"""

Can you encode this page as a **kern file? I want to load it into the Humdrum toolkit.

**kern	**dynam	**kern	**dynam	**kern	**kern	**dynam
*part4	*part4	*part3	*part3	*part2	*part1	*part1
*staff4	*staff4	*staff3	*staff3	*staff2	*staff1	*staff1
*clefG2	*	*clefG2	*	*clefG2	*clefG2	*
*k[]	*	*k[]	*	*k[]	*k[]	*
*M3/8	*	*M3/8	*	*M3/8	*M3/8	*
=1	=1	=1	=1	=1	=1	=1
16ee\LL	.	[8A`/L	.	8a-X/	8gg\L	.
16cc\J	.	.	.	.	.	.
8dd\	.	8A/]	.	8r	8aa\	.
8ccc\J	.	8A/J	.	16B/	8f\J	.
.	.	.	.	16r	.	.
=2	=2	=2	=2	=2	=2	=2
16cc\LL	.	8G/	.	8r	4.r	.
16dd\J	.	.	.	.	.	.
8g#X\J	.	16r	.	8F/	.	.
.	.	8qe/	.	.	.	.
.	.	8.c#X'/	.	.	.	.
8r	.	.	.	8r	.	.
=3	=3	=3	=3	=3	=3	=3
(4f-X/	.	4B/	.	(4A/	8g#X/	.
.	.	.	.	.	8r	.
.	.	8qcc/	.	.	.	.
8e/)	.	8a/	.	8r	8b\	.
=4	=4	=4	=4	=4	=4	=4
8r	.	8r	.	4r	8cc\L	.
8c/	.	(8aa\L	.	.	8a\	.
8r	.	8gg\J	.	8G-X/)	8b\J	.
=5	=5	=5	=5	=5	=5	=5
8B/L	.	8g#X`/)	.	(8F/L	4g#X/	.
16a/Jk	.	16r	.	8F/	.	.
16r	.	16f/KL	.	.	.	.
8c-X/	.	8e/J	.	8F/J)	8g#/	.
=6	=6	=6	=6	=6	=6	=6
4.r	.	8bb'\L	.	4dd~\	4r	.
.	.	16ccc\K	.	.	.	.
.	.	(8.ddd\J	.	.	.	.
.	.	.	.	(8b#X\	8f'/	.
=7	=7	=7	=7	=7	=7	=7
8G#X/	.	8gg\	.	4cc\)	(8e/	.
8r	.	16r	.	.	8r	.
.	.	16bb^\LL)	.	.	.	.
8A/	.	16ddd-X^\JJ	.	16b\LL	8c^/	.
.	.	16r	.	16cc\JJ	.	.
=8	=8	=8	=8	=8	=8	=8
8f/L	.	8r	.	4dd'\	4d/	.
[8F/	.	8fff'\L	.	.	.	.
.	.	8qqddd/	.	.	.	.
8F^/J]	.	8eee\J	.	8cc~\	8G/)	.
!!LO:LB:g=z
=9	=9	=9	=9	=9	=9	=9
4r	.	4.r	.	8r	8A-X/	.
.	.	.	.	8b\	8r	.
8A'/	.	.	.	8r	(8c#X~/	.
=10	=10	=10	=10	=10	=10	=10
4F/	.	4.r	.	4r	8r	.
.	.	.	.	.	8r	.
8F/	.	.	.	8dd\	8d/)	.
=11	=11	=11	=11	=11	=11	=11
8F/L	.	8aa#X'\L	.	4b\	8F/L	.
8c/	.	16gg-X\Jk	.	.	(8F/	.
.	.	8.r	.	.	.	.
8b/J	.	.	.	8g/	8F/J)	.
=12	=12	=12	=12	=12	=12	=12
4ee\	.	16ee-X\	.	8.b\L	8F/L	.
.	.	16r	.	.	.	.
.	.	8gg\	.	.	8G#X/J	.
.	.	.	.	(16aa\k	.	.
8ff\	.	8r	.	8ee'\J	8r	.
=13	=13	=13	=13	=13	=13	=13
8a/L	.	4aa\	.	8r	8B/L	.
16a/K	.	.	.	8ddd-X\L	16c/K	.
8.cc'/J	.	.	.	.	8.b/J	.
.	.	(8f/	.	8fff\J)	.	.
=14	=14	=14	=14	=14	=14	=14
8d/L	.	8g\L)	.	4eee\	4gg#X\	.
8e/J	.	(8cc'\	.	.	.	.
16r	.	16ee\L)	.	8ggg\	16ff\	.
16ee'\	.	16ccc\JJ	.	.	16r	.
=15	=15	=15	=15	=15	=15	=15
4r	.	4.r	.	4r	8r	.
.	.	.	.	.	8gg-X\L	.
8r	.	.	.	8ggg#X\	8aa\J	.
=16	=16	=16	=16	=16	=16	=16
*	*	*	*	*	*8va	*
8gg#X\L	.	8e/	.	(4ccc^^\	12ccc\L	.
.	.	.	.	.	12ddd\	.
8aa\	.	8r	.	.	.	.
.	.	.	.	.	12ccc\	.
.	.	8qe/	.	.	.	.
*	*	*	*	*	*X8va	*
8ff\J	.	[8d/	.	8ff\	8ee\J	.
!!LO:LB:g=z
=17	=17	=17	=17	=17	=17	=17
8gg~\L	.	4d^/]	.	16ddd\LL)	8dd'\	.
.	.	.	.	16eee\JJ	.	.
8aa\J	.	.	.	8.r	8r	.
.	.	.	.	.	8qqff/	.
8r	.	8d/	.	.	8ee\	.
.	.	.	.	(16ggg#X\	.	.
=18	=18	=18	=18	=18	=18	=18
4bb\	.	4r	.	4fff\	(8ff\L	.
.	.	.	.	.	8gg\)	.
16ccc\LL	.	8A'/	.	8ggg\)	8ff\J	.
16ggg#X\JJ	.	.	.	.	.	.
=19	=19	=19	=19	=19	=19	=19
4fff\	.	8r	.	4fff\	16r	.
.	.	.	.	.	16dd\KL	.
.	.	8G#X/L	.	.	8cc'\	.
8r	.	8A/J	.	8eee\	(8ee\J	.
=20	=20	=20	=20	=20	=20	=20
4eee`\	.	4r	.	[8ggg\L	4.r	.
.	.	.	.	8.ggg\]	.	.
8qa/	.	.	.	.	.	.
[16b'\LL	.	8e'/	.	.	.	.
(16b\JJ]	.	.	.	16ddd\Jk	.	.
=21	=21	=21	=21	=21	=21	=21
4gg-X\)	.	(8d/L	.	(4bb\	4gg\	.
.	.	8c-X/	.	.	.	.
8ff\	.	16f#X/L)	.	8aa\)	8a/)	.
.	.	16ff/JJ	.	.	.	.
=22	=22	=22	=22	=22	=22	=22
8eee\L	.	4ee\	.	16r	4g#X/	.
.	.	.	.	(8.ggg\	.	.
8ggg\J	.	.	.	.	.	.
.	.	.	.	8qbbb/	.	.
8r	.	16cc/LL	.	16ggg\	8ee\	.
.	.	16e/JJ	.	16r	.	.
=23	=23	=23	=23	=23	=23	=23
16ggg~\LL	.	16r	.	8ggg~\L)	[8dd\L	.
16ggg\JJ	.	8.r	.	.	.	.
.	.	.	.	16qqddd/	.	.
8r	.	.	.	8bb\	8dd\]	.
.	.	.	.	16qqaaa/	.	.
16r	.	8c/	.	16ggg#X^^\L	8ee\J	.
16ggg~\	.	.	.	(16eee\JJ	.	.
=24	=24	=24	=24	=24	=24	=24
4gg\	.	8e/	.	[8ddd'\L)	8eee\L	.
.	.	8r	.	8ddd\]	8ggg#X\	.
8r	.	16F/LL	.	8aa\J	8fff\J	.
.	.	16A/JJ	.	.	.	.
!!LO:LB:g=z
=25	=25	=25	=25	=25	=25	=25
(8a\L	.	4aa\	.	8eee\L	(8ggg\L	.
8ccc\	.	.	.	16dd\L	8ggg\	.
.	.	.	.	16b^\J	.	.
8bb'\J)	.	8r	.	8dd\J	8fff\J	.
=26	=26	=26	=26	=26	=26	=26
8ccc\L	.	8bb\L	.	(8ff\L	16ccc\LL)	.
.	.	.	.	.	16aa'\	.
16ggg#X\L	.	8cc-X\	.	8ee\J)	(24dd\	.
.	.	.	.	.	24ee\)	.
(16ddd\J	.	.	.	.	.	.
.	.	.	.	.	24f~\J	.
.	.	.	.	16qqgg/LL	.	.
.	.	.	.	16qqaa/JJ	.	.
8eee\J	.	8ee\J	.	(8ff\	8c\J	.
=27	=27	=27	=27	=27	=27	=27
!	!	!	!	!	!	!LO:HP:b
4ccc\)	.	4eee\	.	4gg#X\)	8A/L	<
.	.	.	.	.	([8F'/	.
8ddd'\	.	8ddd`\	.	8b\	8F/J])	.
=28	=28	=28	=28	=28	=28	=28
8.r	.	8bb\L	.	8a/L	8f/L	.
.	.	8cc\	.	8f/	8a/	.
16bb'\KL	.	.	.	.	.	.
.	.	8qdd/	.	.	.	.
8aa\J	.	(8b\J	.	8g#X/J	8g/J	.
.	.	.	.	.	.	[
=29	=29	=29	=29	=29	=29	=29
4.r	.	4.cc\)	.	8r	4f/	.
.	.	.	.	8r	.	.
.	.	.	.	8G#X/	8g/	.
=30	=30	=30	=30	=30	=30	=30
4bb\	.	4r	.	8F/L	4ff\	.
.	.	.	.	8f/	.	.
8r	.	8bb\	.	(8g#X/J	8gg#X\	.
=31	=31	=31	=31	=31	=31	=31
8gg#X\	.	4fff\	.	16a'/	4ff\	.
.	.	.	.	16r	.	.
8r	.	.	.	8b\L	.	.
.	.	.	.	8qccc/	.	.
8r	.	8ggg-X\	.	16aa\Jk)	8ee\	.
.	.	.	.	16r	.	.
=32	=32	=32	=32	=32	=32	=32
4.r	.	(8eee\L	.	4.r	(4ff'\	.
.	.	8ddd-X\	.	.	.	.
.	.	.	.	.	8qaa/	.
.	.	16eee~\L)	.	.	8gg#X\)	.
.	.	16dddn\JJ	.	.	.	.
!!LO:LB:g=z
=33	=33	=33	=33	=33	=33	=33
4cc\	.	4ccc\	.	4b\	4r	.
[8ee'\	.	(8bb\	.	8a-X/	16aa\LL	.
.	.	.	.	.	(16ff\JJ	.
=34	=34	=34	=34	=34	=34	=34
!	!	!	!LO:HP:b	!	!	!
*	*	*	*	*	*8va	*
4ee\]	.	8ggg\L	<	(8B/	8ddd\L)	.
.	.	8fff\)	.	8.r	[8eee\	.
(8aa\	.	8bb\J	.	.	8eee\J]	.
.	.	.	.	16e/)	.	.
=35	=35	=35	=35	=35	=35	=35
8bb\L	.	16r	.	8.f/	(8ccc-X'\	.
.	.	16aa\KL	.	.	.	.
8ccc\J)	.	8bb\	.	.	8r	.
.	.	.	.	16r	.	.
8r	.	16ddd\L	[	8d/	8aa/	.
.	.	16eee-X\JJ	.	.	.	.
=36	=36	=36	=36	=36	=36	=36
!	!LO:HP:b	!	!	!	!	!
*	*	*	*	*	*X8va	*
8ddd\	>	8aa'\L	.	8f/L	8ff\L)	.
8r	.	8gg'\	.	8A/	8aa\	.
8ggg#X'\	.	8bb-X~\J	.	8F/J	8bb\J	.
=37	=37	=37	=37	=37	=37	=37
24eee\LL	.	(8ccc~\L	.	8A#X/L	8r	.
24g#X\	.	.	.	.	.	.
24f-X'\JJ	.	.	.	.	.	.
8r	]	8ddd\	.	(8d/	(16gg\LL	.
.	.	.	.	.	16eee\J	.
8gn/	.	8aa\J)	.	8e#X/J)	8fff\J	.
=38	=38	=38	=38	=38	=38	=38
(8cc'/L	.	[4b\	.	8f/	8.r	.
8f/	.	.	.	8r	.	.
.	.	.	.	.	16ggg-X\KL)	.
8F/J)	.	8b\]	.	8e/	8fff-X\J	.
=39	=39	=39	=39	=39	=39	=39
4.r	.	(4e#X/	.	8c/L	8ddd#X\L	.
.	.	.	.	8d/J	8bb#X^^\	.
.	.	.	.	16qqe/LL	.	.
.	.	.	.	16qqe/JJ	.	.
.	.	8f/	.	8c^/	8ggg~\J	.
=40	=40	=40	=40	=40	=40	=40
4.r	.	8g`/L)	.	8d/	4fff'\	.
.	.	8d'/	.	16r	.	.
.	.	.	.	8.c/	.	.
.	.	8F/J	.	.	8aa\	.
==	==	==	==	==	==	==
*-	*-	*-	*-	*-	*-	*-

"""

Set exercise :: Count the lines in the items above that contain the string "kern", treating uppercase and lowercase letters as distinct. Give only the number.

Written reply :: 2